EXERCISE —
Your reply should contain only the line with "blue carton [265,131,309,214]" and the lines after it through the end of the data, each written out exactly.

RECORDED DATA —
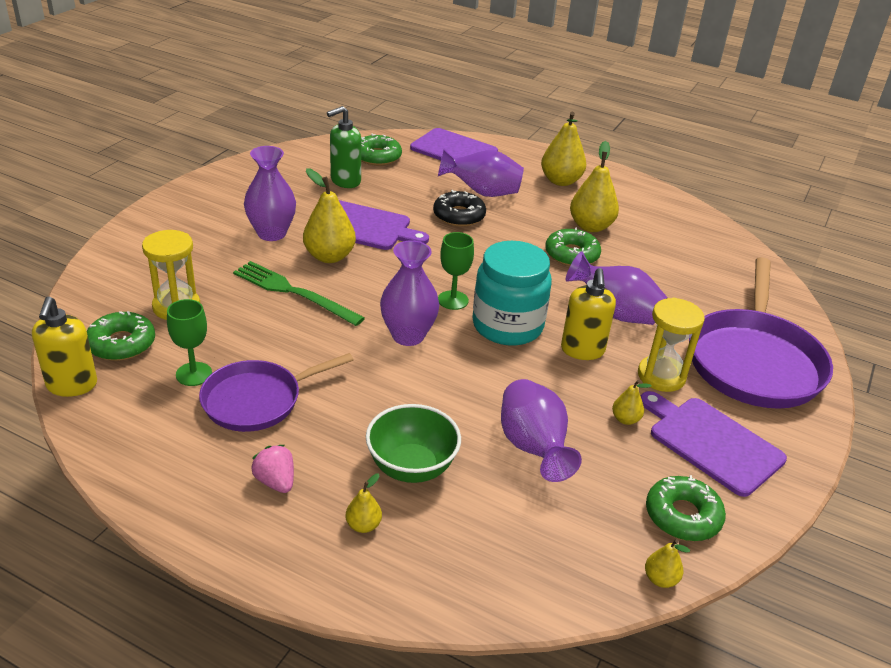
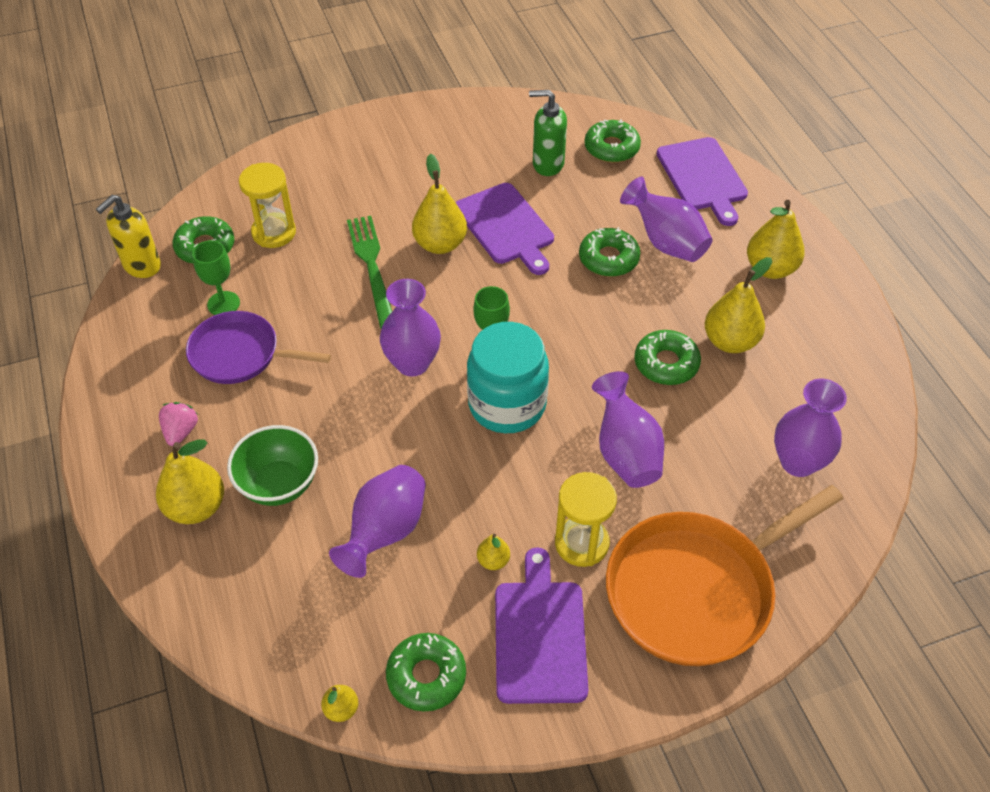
camera: 45 degrees right, 15 degrees up
purple vase [244,146,296,241] -> purple vase moved to [774,379,847,477]
yellow pear [345,473,382,533] -> yellow pear [156,440,224,524], size x2.02
black donut [433,190,486,227] -> green donut [579,227,640,277]
yellow soap dispenser [561,268,616,360] -> none
purple pan [689,257,833,409] -> orange pan [606,485,844,666]

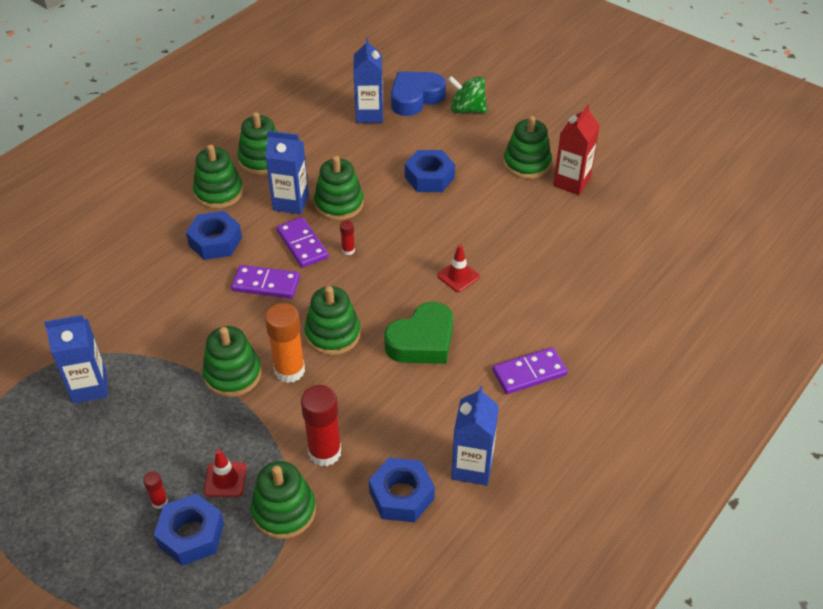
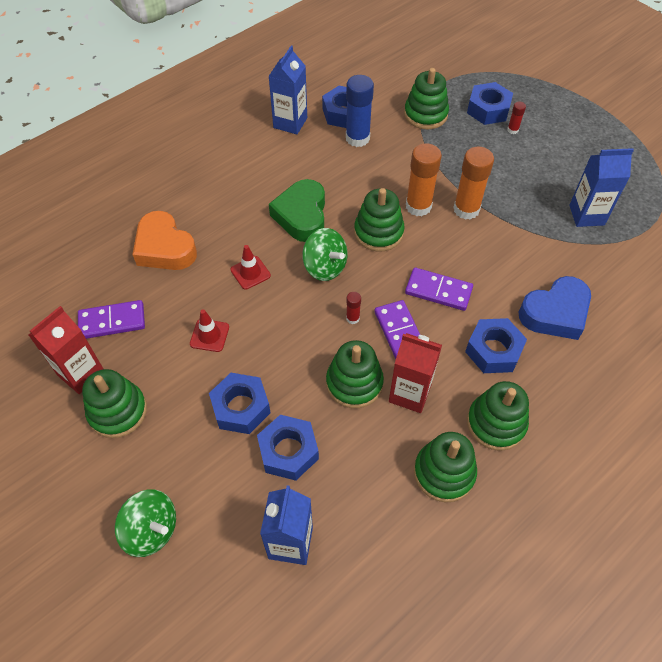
camera: 170 degrees left, 10 degrees up
green stacking toy [202,326,261,397] -> orange glue stick [453,147,494,220]
red traffic cone [204,450,246,497] -> red traffic cone moved to [190,309,229,352]
blue carton [265,131,309,214] -> red carton [389,333,442,413]
red glue stick [301,385,341,466] -> none
green heart [384,302,453,364] -> green heart turned 60 degrees counterclockwise [269,179,325,242]
blue heart [391,71,446,116] -> blue heart moved to [519,276,591,340]
purple domino [493,347,568,394] -> purple domino moved to [78,300,145,339]
none -> orange heart [132,211,197,270]
none -> blue nut [257,415,319,481]
none -> green spinning top [302,228,348,281]
none -> blue glue stick [346,75,374,147]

YOUR SOLUTION —
blue carton [265,131,309,214] -> red carton [389,333,442,413]
red glue stick [301,385,341,466] -> none
green heart [384,302,453,364] -> green heart turned 60 degrees counterclockwise [269,179,325,242]
blue heart [391,71,446,116] -> blue heart moved to [519,276,591,340]
purple domino [493,347,568,394] -> purple domino moved to [78,300,145,339]
none -> orange heart [132,211,197,270]
none -> blue nut [257,415,319,481]
none -> green spinning top [302,228,348,281]
none -> blue glue stick [346,75,374,147]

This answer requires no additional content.